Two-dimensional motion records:
-----
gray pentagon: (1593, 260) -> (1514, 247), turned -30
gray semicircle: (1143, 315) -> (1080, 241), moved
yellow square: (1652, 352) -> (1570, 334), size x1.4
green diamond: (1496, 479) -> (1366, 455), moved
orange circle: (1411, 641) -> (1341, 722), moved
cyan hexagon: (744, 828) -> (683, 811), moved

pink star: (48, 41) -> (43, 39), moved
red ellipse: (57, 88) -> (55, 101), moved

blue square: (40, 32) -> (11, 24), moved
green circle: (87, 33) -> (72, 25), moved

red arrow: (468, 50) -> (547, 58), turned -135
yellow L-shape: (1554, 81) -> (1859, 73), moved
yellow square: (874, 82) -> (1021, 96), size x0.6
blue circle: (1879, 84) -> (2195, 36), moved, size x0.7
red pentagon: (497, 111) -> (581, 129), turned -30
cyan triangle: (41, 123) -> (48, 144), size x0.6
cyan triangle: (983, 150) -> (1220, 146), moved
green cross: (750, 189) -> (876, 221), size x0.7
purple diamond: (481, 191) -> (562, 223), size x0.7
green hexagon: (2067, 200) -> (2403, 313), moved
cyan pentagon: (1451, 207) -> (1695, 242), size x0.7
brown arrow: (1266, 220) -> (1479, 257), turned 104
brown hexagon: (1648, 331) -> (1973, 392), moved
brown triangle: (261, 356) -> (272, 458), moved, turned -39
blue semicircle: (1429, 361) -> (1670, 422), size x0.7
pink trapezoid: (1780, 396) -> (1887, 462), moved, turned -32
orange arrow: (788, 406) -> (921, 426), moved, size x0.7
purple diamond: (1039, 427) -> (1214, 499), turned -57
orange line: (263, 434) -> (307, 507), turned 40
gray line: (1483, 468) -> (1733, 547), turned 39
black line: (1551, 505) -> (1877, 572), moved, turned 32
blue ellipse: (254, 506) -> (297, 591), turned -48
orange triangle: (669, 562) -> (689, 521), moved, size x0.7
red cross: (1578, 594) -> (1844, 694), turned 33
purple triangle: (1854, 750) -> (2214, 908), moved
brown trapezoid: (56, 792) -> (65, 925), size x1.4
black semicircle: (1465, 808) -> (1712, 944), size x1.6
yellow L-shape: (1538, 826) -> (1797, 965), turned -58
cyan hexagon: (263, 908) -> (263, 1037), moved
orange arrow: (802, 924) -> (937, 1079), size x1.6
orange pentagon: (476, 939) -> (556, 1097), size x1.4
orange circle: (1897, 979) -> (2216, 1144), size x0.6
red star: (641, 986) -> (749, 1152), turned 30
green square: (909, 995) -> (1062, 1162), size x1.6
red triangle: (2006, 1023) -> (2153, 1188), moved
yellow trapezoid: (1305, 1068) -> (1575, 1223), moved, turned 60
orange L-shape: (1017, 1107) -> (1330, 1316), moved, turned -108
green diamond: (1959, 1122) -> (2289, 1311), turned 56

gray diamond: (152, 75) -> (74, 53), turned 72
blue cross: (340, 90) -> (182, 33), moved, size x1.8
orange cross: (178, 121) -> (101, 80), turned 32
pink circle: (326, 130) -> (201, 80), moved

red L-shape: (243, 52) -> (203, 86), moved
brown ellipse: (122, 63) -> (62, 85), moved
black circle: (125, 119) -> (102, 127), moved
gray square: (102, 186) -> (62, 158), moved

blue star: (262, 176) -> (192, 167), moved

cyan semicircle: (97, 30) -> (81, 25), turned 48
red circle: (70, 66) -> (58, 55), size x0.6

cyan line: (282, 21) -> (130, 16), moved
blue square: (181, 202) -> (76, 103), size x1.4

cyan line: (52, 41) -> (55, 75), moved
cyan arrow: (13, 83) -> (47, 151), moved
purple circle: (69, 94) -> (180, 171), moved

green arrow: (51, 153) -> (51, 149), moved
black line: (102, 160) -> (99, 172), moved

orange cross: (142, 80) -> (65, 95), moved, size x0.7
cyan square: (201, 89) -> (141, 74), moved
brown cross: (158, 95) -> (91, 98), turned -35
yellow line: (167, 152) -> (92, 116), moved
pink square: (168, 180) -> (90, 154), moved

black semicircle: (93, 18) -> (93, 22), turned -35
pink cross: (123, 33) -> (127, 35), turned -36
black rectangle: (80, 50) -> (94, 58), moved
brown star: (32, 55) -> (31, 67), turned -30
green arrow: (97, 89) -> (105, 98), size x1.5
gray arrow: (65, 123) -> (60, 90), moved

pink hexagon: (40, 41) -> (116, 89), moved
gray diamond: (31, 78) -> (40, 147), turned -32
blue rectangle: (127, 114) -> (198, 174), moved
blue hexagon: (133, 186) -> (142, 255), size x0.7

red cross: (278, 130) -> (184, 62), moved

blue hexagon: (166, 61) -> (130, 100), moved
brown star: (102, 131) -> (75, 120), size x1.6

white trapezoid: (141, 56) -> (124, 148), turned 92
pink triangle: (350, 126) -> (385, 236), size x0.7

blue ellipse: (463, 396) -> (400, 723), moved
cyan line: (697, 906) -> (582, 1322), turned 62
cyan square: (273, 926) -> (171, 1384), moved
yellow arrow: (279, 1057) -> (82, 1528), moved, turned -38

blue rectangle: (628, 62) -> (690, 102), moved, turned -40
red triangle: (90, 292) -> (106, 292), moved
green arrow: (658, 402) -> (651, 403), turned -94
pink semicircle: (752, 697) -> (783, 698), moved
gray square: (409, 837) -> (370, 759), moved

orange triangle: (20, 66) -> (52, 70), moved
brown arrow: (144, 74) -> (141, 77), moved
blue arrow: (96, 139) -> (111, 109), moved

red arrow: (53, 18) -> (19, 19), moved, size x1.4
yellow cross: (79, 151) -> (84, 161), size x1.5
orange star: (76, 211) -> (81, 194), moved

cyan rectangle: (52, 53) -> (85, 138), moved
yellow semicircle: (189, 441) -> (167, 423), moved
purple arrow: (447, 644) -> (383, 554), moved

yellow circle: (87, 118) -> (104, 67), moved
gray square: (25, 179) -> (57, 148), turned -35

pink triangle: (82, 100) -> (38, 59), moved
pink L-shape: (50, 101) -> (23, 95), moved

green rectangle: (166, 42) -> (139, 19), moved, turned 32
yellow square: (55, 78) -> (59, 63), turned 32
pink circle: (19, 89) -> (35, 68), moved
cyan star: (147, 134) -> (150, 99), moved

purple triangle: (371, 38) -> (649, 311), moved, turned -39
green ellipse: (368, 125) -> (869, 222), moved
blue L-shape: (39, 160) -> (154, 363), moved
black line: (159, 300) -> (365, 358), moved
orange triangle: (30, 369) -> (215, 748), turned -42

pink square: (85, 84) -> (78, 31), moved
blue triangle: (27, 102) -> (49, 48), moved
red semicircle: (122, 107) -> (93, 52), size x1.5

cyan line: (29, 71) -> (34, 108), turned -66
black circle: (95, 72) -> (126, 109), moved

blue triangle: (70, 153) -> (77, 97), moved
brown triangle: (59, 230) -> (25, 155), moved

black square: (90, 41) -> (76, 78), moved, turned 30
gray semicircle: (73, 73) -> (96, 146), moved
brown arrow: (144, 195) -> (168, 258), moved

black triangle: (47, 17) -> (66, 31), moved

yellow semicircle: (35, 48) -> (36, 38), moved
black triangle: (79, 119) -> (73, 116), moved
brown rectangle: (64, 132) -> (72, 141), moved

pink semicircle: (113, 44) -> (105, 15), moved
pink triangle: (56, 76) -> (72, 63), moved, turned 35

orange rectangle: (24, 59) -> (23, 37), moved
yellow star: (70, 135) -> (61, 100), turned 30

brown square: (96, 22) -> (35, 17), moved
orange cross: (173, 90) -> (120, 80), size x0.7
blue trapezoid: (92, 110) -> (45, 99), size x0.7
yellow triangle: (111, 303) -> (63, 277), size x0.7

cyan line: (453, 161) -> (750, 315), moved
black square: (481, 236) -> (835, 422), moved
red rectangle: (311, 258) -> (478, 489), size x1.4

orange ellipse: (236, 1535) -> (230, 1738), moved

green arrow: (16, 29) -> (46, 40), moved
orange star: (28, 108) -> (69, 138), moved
-----
WHAT TO PRODUCE.
Please print, exactly and with nothing else, the lines from the first line of the entries through the line containing "yellow square: (874, 82)".

RESULT OF THE EXERCISE.
gray pentagon: (1593, 260) -> (1514, 247), turned -30
gray semicircle: (1143, 315) -> (1080, 241), moved
yellow square: (1652, 352) -> (1570, 334), size x1.4
green diamond: (1496, 479) -> (1366, 455), moved
orange circle: (1411, 641) -> (1341, 722), moved
cyan hexagon: (744, 828) -> (683, 811), moved

pink star: (48, 41) -> (43, 39), moved
red ellipse: (57, 88) -> (55, 101), moved

blue square: (40, 32) -> (11, 24), moved
green circle: (87, 33) -> (72, 25), moved

red arrow: (468, 50) -> (547, 58), turned -135
yellow L-shape: (1554, 81) -> (1859, 73), moved
yellow square: (874, 82) -> (1021, 96), size x0.6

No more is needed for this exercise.